* [INSTRUCTIONS FOR THE TASK] The data below should be restated word for word, pictures omitted.

* [COLLECTED DATA]
· · · · ·
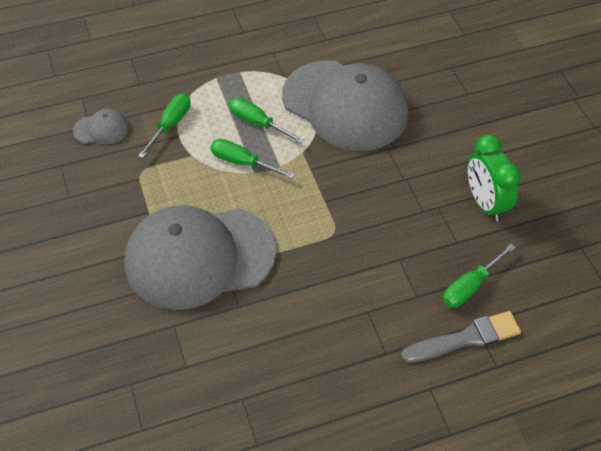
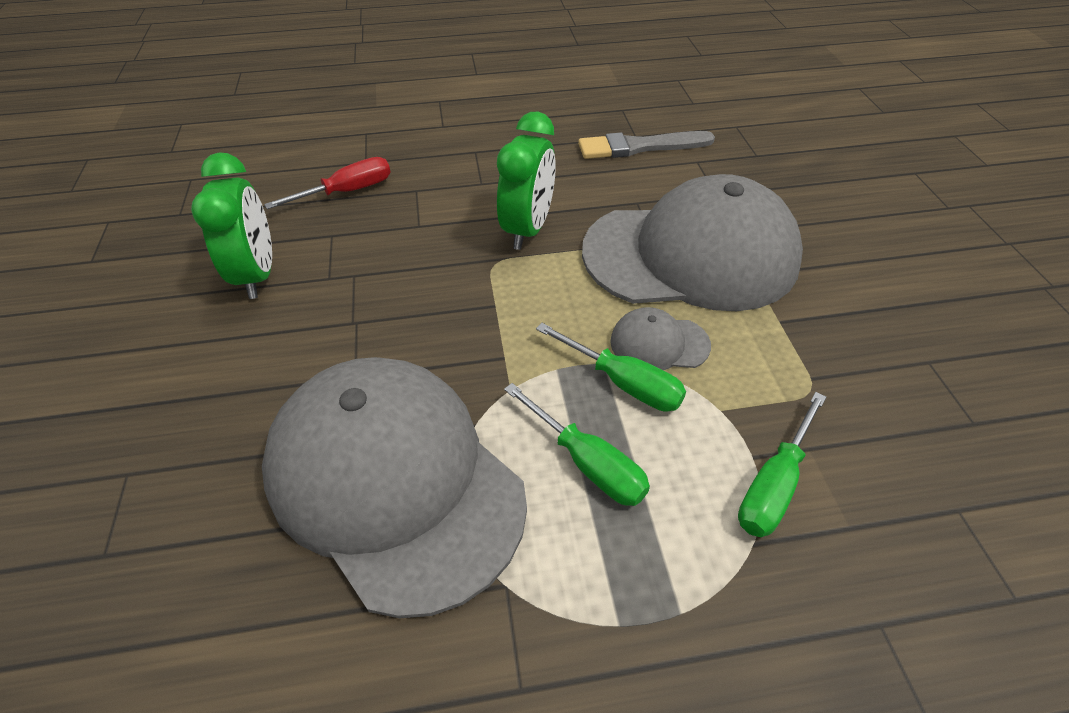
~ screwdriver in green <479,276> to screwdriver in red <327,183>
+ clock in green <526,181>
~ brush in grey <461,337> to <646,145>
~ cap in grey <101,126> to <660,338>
· · · · ·
* [WRITTEN SOLUTION]
~ screwdriver in green <479,276> to screwdriver in red <327,183>
+ clock in green <526,181>
~ brush in grey <461,337> to <646,145>
~ cap in grey <101,126> to <660,338>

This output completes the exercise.